» **EXERCISE**:
Reproduce the listing that follows, unchanged and complete.

» **GIVEN DATA**:
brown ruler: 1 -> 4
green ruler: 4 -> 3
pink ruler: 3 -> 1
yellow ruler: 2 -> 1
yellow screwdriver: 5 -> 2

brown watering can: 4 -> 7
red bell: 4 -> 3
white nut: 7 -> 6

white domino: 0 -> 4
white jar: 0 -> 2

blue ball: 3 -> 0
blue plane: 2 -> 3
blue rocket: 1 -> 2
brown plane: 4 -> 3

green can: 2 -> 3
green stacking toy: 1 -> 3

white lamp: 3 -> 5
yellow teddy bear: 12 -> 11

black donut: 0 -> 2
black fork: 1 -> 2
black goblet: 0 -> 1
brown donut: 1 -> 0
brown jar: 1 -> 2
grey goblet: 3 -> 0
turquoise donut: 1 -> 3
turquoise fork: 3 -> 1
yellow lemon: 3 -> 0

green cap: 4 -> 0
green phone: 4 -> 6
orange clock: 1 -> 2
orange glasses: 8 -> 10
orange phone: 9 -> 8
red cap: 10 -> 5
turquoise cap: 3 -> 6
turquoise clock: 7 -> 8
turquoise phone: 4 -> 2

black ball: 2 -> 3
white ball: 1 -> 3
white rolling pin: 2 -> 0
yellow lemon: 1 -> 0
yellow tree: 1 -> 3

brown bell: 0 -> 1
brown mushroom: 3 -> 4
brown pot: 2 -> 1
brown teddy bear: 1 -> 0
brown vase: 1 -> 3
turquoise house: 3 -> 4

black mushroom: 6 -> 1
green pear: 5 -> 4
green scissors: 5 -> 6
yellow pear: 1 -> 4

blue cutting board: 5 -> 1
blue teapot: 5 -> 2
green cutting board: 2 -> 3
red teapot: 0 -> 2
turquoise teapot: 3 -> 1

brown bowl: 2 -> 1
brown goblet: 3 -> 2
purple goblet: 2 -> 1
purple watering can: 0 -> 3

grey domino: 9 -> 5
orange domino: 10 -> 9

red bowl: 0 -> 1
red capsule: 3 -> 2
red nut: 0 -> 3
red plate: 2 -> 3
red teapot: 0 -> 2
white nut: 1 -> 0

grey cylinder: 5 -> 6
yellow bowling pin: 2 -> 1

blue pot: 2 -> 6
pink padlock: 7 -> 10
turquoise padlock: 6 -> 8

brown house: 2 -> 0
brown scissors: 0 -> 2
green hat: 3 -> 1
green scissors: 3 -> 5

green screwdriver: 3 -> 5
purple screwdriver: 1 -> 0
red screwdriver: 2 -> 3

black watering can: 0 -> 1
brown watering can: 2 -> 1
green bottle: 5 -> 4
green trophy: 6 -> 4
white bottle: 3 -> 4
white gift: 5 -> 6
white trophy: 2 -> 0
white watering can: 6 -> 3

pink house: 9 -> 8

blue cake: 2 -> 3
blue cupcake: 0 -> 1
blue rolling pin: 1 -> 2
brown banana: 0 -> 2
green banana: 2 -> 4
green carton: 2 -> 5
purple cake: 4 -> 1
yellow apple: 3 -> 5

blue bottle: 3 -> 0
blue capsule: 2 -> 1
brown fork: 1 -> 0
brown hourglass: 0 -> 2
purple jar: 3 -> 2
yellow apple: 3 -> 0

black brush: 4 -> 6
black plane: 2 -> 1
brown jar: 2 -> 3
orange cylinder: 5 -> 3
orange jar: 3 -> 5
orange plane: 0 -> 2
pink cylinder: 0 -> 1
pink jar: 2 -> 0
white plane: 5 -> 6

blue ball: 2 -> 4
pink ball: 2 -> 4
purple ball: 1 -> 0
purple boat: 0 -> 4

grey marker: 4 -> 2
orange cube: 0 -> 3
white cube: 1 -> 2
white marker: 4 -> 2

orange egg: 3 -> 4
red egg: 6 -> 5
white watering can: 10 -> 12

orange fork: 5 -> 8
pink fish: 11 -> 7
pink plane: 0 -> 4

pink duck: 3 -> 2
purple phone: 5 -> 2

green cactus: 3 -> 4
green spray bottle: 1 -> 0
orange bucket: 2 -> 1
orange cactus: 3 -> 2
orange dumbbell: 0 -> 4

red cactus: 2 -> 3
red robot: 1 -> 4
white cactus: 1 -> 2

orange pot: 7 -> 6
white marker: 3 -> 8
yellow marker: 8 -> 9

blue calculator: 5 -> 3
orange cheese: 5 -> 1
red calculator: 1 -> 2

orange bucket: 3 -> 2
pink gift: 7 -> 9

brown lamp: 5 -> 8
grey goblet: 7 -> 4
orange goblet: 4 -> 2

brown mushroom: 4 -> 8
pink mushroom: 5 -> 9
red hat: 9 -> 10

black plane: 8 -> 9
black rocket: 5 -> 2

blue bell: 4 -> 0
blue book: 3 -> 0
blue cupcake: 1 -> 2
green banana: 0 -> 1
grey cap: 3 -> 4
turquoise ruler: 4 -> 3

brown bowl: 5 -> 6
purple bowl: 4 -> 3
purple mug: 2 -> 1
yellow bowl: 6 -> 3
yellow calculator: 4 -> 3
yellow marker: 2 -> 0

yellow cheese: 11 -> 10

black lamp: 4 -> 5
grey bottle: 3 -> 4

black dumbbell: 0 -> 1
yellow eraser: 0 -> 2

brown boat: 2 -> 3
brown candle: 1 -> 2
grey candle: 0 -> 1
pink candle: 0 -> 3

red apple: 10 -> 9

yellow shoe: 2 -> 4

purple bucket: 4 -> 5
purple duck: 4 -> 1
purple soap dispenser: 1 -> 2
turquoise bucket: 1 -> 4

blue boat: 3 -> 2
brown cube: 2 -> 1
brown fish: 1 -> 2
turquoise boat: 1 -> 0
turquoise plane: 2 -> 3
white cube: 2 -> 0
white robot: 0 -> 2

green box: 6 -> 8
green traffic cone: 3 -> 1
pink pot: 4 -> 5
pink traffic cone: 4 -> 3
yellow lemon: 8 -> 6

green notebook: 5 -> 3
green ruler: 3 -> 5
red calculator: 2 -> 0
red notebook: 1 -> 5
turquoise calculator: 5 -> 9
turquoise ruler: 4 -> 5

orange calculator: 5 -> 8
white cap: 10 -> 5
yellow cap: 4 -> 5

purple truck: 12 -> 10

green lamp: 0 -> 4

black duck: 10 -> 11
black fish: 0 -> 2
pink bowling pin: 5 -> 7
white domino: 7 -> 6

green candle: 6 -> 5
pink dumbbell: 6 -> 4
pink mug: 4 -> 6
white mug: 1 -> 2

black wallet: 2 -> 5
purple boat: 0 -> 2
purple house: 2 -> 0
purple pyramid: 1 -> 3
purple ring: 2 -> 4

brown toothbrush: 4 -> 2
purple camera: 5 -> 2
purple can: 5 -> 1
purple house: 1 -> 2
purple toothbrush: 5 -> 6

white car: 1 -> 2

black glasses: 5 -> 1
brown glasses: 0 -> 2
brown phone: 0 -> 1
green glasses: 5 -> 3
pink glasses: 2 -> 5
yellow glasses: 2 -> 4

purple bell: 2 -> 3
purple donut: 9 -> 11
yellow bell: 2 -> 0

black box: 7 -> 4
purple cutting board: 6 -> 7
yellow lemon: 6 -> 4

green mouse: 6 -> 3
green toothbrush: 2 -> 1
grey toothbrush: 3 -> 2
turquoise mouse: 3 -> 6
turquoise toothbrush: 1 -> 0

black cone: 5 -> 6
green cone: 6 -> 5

» **RESPONSE**:
brown ruler: 1 -> 4
green ruler: 4 -> 3
pink ruler: 3 -> 1
yellow ruler: 2 -> 1
yellow screwdriver: 5 -> 2

brown watering can: 4 -> 7
red bell: 4 -> 3
white nut: 7 -> 6

white domino: 0 -> 4
white jar: 0 -> 2

blue ball: 3 -> 0
blue plane: 2 -> 3
blue rocket: 1 -> 2
brown plane: 4 -> 3

green can: 2 -> 3
green stacking toy: 1 -> 3

white lamp: 3 -> 5
yellow teddy bear: 12 -> 11

black donut: 0 -> 2
black fork: 1 -> 2
black goblet: 0 -> 1
brown donut: 1 -> 0
brown jar: 1 -> 2
grey goblet: 3 -> 0
turquoise donut: 1 -> 3
turquoise fork: 3 -> 1
yellow lemon: 3 -> 0

green cap: 4 -> 0
green phone: 4 -> 6
orange clock: 1 -> 2
orange glasses: 8 -> 10
orange phone: 9 -> 8
red cap: 10 -> 5
turquoise cap: 3 -> 6
turquoise clock: 7 -> 8
turquoise phone: 4 -> 2

black ball: 2 -> 3
white ball: 1 -> 3
white rolling pin: 2 -> 0
yellow lemon: 1 -> 0
yellow tree: 1 -> 3

brown bell: 0 -> 1
brown mushroom: 3 -> 4
brown pot: 2 -> 1
brown teddy bear: 1 -> 0
brown vase: 1 -> 3
turquoise house: 3 -> 4

black mushroom: 6 -> 1
green pear: 5 -> 4
green scissors: 5 -> 6
yellow pear: 1 -> 4

blue cutting board: 5 -> 1
blue teapot: 5 -> 2
green cutting board: 2 -> 3
red teapot: 0 -> 2
turquoise teapot: 3 -> 1

brown bowl: 2 -> 1
brown goblet: 3 -> 2
purple goblet: 2 -> 1
purple watering can: 0 -> 3

grey domino: 9 -> 5
orange domino: 10 -> 9

red bowl: 0 -> 1
red capsule: 3 -> 2
red nut: 0 -> 3
red plate: 2 -> 3
red teapot: 0 -> 2
white nut: 1 -> 0

grey cylinder: 5 -> 6
yellow bowling pin: 2 -> 1

blue pot: 2 -> 6
pink padlock: 7 -> 10
turquoise padlock: 6 -> 8

brown house: 2 -> 0
brown scissors: 0 -> 2
green hat: 3 -> 1
green scissors: 3 -> 5

green screwdriver: 3 -> 5
purple screwdriver: 1 -> 0
red screwdriver: 2 -> 3

black watering can: 0 -> 1
brown watering can: 2 -> 1
green bottle: 5 -> 4
green trophy: 6 -> 4
white bottle: 3 -> 4
white gift: 5 -> 6
white trophy: 2 -> 0
white watering can: 6 -> 3

pink house: 9 -> 8

blue cake: 2 -> 3
blue cupcake: 0 -> 1
blue rolling pin: 1 -> 2
brown banana: 0 -> 2
green banana: 2 -> 4
green carton: 2 -> 5
purple cake: 4 -> 1
yellow apple: 3 -> 5

blue bottle: 3 -> 0
blue capsule: 2 -> 1
brown fork: 1 -> 0
brown hourglass: 0 -> 2
purple jar: 3 -> 2
yellow apple: 3 -> 0

black brush: 4 -> 6
black plane: 2 -> 1
brown jar: 2 -> 3
orange cylinder: 5 -> 3
orange jar: 3 -> 5
orange plane: 0 -> 2
pink cylinder: 0 -> 1
pink jar: 2 -> 0
white plane: 5 -> 6

blue ball: 2 -> 4
pink ball: 2 -> 4
purple ball: 1 -> 0
purple boat: 0 -> 4

grey marker: 4 -> 2
orange cube: 0 -> 3
white cube: 1 -> 2
white marker: 4 -> 2

orange egg: 3 -> 4
red egg: 6 -> 5
white watering can: 10 -> 12

orange fork: 5 -> 8
pink fish: 11 -> 7
pink plane: 0 -> 4

pink duck: 3 -> 2
purple phone: 5 -> 2

green cactus: 3 -> 4
green spray bottle: 1 -> 0
orange bucket: 2 -> 1
orange cactus: 3 -> 2
orange dumbbell: 0 -> 4

red cactus: 2 -> 3
red robot: 1 -> 4
white cactus: 1 -> 2

orange pot: 7 -> 6
white marker: 3 -> 8
yellow marker: 8 -> 9

blue calculator: 5 -> 3
orange cheese: 5 -> 1
red calculator: 1 -> 2

orange bucket: 3 -> 2
pink gift: 7 -> 9

brown lamp: 5 -> 8
grey goblet: 7 -> 4
orange goblet: 4 -> 2

brown mushroom: 4 -> 8
pink mushroom: 5 -> 9
red hat: 9 -> 10

black plane: 8 -> 9
black rocket: 5 -> 2

blue bell: 4 -> 0
blue book: 3 -> 0
blue cupcake: 1 -> 2
green banana: 0 -> 1
grey cap: 3 -> 4
turquoise ruler: 4 -> 3

brown bowl: 5 -> 6
purple bowl: 4 -> 3
purple mug: 2 -> 1
yellow bowl: 6 -> 3
yellow calculator: 4 -> 3
yellow marker: 2 -> 0

yellow cheese: 11 -> 10

black lamp: 4 -> 5
grey bottle: 3 -> 4

black dumbbell: 0 -> 1
yellow eraser: 0 -> 2

brown boat: 2 -> 3
brown candle: 1 -> 2
grey candle: 0 -> 1
pink candle: 0 -> 3

red apple: 10 -> 9

yellow shoe: 2 -> 4

purple bucket: 4 -> 5
purple duck: 4 -> 1
purple soap dispenser: 1 -> 2
turquoise bucket: 1 -> 4

blue boat: 3 -> 2
brown cube: 2 -> 1
brown fish: 1 -> 2
turquoise boat: 1 -> 0
turquoise plane: 2 -> 3
white cube: 2 -> 0
white robot: 0 -> 2

green box: 6 -> 8
green traffic cone: 3 -> 1
pink pot: 4 -> 5
pink traffic cone: 4 -> 3
yellow lemon: 8 -> 6

green notebook: 5 -> 3
green ruler: 3 -> 5
red calculator: 2 -> 0
red notebook: 1 -> 5
turquoise calculator: 5 -> 9
turquoise ruler: 4 -> 5

orange calculator: 5 -> 8
white cap: 10 -> 5
yellow cap: 4 -> 5

purple truck: 12 -> 10

green lamp: 0 -> 4

black duck: 10 -> 11
black fish: 0 -> 2
pink bowling pin: 5 -> 7
white domino: 7 -> 6

green candle: 6 -> 5
pink dumbbell: 6 -> 4
pink mug: 4 -> 6
white mug: 1 -> 2

black wallet: 2 -> 5
purple boat: 0 -> 2
purple house: 2 -> 0
purple pyramid: 1 -> 3
purple ring: 2 -> 4

brown toothbrush: 4 -> 2
purple camera: 5 -> 2
purple can: 5 -> 1
purple house: 1 -> 2
purple toothbrush: 5 -> 6

white car: 1 -> 2

black glasses: 5 -> 1
brown glasses: 0 -> 2
brown phone: 0 -> 1
green glasses: 5 -> 3
pink glasses: 2 -> 5
yellow glasses: 2 -> 4

purple bell: 2 -> 3
purple donut: 9 -> 11
yellow bell: 2 -> 0

black box: 7 -> 4
purple cutting board: 6 -> 7
yellow lemon: 6 -> 4

green mouse: 6 -> 3
green toothbrush: 2 -> 1
grey toothbrush: 3 -> 2
turquoise mouse: 3 -> 6
turquoise toothbrush: 1 -> 0

black cone: 5 -> 6
green cone: 6 -> 5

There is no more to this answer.